DIRECTIONS FOR THIS TASK:
Copy the data below word for word, without the pictures.
--- DATA EXTRACTS Enclosed Below ---
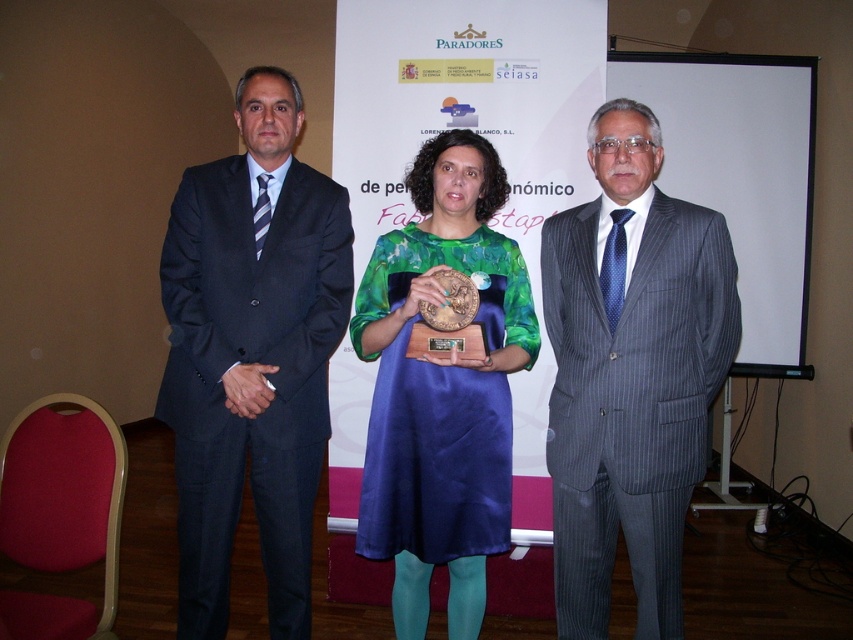
You are a photographer at the event and need to capture a photo of both the gray pinstripe suit at center and the green satin dress at center. Which one is on the right side?

The gray pinstripe suit at center is positioned on the right side of the green satin dress at center.

You are an event photographer who needs to capture a clear photo of the gray pinstripe suit at center and the green satin dress at center. Which one is blocking the other from view?

The gray pinstripe suit at center is positioned over the green satin dress at center, so it is blocking the view of the green satin dress at center.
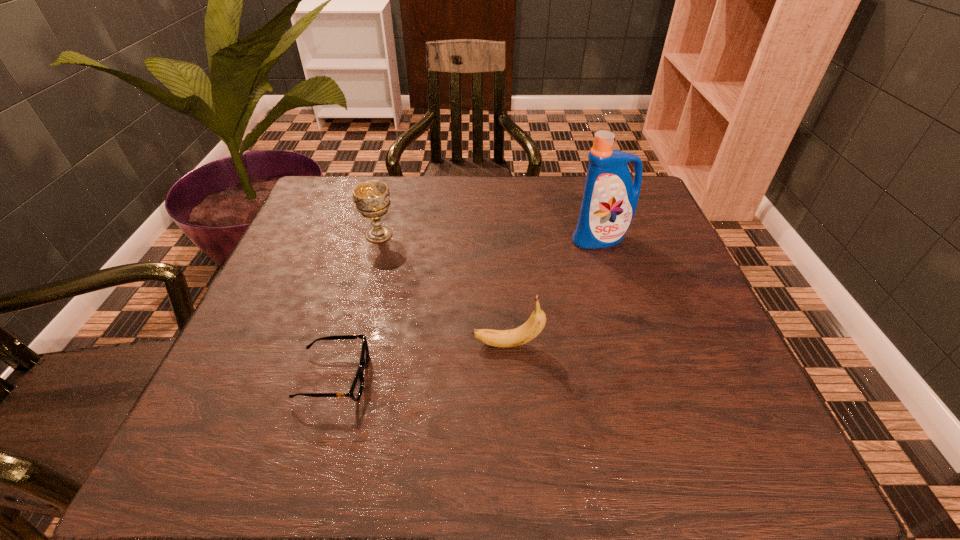
Image resolution: width=960 pixels, height=540 pixels. Find the location of `free space located on the front-facing side of the sunglasses`. free space located on the front-facing side of the sunglasses is located at coordinates (532, 377).

Where is `object located in the far edge section of the desktop`? The height and width of the screenshot is (540, 960). object located in the far edge section of the desktop is located at coordinates (371, 198).

Where is `object at the left edge`? object at the left edge is located at coordinates (357, 386).

Locate an element on the screen. The width and height of the screenshot is (960, 540). object located in the right edge section of the desktop is located at coordinates point(610,199).

In the image, there is a desktop. Where is `vacant space at the far edge`? vacant space at the far edge is located at coordinates (530, 186).

This screenshot has height=540, width=960. Identify the location of vacant space at the near edge. click(x=377, y=419).

Locate an element on the screen. This screenshot has height=540, width=960. free space at the left edge of the desktop is located at coordinates (349, 246).

The height and width of the screenshot is (540, 960). What are the coordinates of `vacant space at the right edge` in the screenshot? It's located at (652, 261).

The height and width of the screenshot is (540, 960). Identify the location of unoccupied area between the third object from left to right and the chalice. (444, 289).

The image size is (960, 540). Identify the location of vacant point located between the detergent and the sunglasses. (468, 308).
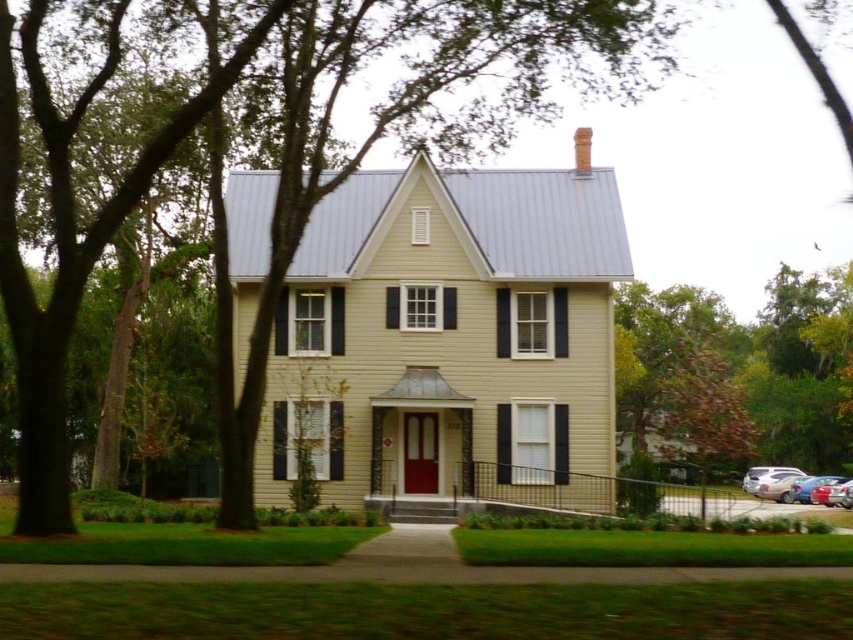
--- End of Enclosed DATA EXTRACTS ---
FINISHED TASK:
You are a photographer at the event and need to capture a photo of both the gray pinstripe suit at center and the green satin dress at center. Which one is on the right side?

The gray pinstripe suit at center is positioned on the right side of the green satin dress at center.

You are an event photographer who needs to capture a clear photo of the gray pinstripe suit at center and the green satin dress at center. Which one is blocking the other from view?

The gray pinstripe suit at center is positioned over the green satin dress at center, so it is blocking the view of the green satin dress at center.
Image resolution: width=960 pixels, height=540 pixels. Find the location of `free space located on the front-facing side of the sunglasses`. free space located on the front-facing side of the sunglasses is located at coordinates (532, 377).

Where is `object located in the far edge section of the desktop`? The height and width of the screenshot is (540, 960). object located in the far edge section of the desktop is located at coordinates (371, 198).

Where is `object at the left edge`? object at the left edge is located at coordinates (357, 386).

Locate an element on the screen. The width and height of the screenshot is (960, 540). object located in the right edge section of the desktop is located at coordinates point(610,199).

In the image, there is a desktop. Where is `vacant space at the far edge`? vacant space at the far edge is located at coordinates (530, 186).

This screenshot has height=540, width=960. Identify the location of vacant space at the near edge. click(x=377, y=419).

Locate an element on the screen. This screenshot has height=540, width=960. free space at the left edge of the desktop is located at coordinates (349, 246).

The height and width of the screenshot is (540, 960). What are the coordinates of `vacant space at the right edge` in the screenshot? It's located at (652, 261).

The height and width of the screenshot is (540, 960). Identify the location of unoccupied area between the third object from left to right and the chalice. (444, 289).

The image size is (960, 540). Identify the location of vacant point located between the detergent and the sunglasses. (468, 308).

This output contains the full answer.